-- Work instructions --
Convert the records below into a Markdown table with the columns Row and Record Line, starting with the line that contains "carton [716, 576]" and going on through the line that contains "tortilla (907, 549)". Leave out blank lines.

-- Data to use --
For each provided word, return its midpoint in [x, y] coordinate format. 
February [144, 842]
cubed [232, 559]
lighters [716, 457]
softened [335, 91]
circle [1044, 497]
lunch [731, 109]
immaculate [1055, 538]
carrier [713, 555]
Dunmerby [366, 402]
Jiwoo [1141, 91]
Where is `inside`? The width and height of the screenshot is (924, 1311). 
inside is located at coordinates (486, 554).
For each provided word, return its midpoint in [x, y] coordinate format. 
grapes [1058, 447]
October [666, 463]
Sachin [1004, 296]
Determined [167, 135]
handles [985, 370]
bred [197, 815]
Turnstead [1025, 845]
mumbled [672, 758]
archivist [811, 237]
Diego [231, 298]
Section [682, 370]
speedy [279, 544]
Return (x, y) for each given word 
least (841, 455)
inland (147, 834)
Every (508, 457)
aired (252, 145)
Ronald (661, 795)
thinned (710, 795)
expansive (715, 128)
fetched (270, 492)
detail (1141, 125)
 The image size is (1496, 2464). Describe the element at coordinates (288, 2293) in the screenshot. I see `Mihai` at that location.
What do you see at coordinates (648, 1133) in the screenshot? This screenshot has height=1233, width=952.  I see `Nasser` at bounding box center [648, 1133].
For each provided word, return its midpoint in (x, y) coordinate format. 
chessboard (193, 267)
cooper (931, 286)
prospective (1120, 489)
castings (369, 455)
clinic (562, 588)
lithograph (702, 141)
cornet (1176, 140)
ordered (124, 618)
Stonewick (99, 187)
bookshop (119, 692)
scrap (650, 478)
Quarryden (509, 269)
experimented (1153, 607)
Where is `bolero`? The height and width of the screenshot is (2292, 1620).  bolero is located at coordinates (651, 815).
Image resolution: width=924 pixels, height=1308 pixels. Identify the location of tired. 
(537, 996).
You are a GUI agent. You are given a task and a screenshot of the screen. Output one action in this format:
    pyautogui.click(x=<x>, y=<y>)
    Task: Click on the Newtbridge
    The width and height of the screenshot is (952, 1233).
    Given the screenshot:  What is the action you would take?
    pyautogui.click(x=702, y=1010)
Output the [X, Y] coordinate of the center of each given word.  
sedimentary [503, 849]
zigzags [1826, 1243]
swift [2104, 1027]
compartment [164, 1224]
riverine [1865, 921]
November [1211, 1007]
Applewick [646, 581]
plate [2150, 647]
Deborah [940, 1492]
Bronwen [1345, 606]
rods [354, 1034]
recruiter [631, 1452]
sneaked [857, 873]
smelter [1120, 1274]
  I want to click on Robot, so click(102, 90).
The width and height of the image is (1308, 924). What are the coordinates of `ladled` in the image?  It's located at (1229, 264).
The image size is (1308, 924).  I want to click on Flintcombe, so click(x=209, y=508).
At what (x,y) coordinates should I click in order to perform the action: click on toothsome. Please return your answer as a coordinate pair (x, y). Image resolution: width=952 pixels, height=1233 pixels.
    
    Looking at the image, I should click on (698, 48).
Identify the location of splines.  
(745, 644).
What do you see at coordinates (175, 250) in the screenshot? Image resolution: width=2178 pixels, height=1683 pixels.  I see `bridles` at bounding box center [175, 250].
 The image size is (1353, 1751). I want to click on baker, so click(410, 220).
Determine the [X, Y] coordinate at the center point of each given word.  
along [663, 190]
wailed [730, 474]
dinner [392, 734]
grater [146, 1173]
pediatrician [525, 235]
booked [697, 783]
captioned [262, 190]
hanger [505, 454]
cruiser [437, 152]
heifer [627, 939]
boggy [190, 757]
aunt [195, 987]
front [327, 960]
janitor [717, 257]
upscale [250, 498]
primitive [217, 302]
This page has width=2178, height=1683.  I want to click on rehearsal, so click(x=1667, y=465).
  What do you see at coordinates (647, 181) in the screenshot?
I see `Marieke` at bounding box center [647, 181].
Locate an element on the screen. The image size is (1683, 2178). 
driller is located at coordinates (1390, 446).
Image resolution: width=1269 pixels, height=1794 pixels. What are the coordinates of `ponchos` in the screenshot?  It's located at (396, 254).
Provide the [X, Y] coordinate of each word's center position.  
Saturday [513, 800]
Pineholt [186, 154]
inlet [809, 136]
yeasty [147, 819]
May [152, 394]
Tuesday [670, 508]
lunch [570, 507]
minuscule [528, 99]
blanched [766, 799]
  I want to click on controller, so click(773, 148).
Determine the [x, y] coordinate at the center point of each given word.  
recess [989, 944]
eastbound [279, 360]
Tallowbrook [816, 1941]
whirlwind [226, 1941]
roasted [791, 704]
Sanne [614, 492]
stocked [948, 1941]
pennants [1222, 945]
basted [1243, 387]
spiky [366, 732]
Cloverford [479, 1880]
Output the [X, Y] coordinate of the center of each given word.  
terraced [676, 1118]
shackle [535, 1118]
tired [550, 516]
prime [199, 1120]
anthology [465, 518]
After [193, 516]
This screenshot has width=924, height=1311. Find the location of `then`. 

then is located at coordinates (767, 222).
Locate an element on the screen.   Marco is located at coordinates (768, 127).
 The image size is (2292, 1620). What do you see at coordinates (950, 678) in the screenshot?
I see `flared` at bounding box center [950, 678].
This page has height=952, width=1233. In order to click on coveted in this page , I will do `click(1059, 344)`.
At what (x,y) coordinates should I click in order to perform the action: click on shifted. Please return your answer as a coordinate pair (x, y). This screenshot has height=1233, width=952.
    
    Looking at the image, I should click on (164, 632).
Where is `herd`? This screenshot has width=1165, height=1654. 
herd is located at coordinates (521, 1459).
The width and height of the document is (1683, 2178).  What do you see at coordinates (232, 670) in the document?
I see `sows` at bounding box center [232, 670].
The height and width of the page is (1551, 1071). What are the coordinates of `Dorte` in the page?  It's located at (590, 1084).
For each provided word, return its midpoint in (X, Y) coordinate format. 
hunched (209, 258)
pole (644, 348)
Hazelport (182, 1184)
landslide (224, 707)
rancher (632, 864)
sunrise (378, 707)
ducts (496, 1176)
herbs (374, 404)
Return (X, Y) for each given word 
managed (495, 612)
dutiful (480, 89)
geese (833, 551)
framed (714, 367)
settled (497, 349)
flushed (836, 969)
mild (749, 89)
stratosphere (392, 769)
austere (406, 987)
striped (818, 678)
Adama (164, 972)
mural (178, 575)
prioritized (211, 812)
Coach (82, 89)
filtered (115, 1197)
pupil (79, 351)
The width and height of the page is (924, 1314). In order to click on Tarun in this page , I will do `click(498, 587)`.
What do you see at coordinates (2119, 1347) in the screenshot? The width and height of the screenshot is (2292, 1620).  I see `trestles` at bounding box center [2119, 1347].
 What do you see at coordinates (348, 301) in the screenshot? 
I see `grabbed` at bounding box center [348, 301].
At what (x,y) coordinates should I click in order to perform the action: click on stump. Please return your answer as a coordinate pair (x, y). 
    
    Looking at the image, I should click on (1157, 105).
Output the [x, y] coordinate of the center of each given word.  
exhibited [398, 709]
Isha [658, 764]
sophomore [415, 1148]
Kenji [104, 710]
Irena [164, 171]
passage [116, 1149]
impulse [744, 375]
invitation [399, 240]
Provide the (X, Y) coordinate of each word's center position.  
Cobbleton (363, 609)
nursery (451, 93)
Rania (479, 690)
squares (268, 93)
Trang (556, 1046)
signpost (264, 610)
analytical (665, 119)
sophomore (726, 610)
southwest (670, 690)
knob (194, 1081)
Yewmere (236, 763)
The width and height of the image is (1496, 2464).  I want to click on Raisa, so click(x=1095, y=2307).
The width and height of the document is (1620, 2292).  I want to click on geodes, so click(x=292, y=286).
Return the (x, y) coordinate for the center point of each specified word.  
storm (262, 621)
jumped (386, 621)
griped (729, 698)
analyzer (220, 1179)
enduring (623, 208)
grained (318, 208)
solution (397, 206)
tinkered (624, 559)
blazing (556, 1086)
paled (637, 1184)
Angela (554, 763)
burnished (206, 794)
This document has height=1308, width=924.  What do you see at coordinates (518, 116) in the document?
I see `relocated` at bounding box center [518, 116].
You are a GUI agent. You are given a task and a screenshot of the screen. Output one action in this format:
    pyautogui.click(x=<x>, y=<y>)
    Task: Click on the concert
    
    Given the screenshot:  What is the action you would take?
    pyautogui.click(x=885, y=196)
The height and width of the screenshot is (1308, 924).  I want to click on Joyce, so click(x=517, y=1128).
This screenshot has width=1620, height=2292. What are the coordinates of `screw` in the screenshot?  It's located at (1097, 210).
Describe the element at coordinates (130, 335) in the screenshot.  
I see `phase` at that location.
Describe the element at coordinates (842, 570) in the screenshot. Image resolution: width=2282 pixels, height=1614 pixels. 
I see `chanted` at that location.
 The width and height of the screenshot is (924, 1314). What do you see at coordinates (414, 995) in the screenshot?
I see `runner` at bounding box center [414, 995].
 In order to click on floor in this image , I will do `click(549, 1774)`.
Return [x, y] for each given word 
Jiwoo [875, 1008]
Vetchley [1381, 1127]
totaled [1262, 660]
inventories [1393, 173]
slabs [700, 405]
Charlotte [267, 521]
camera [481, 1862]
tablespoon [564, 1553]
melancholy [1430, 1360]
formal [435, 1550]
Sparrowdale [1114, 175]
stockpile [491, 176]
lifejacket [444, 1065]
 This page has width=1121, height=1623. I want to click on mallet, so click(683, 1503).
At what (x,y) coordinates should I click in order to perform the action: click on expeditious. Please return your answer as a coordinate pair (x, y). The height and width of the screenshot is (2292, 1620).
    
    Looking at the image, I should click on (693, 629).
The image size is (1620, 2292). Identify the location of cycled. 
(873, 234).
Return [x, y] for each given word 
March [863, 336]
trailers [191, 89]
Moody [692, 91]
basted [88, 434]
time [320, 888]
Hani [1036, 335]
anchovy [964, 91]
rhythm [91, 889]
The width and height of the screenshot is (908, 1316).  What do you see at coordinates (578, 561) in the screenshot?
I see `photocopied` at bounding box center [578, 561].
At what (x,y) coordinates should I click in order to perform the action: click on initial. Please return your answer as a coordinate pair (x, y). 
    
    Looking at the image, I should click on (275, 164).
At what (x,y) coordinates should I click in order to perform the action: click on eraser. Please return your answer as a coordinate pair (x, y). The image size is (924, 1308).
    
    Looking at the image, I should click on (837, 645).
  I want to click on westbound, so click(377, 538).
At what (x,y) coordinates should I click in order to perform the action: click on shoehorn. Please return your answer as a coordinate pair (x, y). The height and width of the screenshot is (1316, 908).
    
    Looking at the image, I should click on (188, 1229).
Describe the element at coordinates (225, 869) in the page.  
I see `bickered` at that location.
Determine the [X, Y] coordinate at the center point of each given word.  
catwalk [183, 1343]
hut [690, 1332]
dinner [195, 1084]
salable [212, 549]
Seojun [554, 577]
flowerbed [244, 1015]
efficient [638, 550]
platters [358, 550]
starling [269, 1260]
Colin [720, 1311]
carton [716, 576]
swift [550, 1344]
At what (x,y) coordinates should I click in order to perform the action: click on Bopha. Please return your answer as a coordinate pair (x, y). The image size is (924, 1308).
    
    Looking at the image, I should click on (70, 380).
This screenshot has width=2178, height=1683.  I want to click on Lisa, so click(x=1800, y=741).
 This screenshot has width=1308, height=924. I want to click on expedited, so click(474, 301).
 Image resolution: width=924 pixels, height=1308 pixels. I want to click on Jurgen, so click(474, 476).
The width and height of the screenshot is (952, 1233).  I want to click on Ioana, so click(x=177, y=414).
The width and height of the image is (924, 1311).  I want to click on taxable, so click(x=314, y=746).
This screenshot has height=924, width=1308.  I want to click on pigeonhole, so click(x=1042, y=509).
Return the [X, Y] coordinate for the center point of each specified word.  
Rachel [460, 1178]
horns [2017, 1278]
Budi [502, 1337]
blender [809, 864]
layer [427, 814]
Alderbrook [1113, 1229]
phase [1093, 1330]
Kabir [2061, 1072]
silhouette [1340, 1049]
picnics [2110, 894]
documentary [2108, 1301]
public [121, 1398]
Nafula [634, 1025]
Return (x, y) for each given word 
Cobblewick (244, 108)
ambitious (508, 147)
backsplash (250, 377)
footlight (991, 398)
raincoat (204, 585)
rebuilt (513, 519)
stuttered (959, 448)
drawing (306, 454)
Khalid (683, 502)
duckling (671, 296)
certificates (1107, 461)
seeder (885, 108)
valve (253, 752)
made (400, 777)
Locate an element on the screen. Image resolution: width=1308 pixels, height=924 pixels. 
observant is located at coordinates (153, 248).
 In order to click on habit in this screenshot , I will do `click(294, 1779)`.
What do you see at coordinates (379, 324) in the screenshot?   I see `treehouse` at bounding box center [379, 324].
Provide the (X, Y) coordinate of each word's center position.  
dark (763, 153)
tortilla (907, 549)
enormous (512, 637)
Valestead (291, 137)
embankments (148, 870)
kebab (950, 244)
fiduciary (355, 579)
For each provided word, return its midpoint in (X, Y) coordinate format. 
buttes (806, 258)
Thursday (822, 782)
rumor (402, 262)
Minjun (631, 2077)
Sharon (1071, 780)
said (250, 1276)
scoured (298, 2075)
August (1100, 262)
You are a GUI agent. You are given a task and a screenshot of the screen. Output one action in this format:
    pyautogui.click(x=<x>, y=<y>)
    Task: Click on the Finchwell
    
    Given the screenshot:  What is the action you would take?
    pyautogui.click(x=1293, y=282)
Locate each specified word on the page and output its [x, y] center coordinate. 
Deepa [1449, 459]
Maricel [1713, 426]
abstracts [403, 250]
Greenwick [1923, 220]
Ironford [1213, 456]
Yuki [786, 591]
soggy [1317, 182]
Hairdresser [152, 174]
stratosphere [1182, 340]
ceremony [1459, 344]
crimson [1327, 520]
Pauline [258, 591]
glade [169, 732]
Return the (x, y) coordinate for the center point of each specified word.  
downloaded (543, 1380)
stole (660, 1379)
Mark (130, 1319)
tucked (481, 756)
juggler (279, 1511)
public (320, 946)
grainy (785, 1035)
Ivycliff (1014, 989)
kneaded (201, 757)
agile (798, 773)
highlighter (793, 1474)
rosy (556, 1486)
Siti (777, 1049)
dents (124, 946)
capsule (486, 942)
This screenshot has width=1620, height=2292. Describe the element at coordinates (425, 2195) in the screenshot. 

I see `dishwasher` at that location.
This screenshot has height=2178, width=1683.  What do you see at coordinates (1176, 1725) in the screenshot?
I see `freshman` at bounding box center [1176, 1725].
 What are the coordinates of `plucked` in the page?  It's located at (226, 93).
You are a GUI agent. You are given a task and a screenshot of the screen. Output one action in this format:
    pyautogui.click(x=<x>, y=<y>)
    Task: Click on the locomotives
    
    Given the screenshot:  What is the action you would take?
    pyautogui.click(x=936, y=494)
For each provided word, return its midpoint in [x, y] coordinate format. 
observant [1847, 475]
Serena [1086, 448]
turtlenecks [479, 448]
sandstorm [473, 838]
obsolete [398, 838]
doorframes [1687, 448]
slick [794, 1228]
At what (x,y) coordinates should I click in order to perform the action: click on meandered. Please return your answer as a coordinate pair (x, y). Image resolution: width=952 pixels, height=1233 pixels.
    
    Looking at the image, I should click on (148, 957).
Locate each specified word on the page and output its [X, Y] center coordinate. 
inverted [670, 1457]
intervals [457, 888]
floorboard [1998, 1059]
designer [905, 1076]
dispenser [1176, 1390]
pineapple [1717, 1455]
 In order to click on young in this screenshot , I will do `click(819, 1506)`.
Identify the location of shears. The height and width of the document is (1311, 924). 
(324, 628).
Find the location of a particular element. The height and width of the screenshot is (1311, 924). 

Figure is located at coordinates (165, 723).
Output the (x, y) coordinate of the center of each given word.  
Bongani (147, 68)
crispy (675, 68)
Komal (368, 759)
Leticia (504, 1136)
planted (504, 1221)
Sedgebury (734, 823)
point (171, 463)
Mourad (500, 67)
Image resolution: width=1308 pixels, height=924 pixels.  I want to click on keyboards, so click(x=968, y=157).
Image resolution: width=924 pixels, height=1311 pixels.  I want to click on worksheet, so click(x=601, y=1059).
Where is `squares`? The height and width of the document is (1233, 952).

-- The solution --
| Row | Record Line |
|---|---|
| 1 | carton [716, 576] |
| 2 | swift [550, 1344] |
| 3 | At what (x,y) coordinates should I click in order to perform the action: click on Bopha. Please return your answer as a coordinate pair (x, y). The image size is (924, 1308). |
| 4 |     Looking at the image, I should click on (70, 380). |
| 5 | This screenshot has width=2178, height=1683.  I want to click on Lisa, so click(x=1800, y=741). |
| 6 |  This screenshot has width=1308, height=924. I want to click on expedited, so click(474, 301). |
| 7 |  Image resolution: width=924 pixels, height=1308 pixels. I want to click on Jurgen, so click(474, 476). |
| 8 | The width and height of the screenshot is (952, 1233).  I want to click on Ioana, so click(x=177, y=414). |
| 9 | The width and height of the image is (924, 1311).  I want to click on taxable, so click(x=314, y=746). |
| 10 | This screenshot has height=924, width=1308.  I want to click on pigeonhole, so click(x=1042, y=509). |
| 11 | Return the [X, Y] coordinate for the center point of each specified word.   |
| 12 | Rachel [460, 1178] |
| 13 | horns [2017, 1278] |
| 14 | Budi [502, 1337] |
| 15 | blender [809, 864] |
| 16 | layer [427, 814] |
| 17 | Alderbrook [1113, 1229] |
| 18 | phase [1093, 1330] |
| 19 | Kabir [2061, 1072] |
| 20 | silhouette [1340, 1049] |
| 21 | picnics [2110, 894] |
| 22 | documentary [2108, 1301] |
| 23 | public [121, 1398] |
| 24 | Nafula [634, 1025] |
| 25 | Return (x, y) for each given word  |
| 26 | Cobblewick (244, 108) |
| 27 | ambitious (508, 147) |
| 28 | backsplash (250, 377) |
| 29 | footlight (991, 398) |
| 30 | raincoat (204, 585) |
| 31 | rebuilt (513, 519) |
| 32 | stuttered (959, 448) |
| 33 | drawing (306, 454) |
| 34 | Khalid (683, 502) |
| 35 | duckling (671, 296) |
| 36 | certificates (1107, 461) |
| 37 | seeder (885, 108) |
| 38 | valve (253, 752) |
| 39 | made (400, 777) |
| 40 | Locate an element on the screen. Image resolution: width=1308 pixels, height=924 pixels.  |
| 41 | observant is located at coordinates (153, 248). |
| 42 |  In order to click on habit in this screenshot , I will do `click(294, 1779)`. |
| 43 | What do you see at coordinates (379, 324) in the screenshot?   I see `treehouse` at bounding box center [379, 324]. |
| 44 | Provide the (X, Y) coordinate of each word's center position.   |
| 45 | dark (763, 153) |
| 46 | tortilla (907, 549) |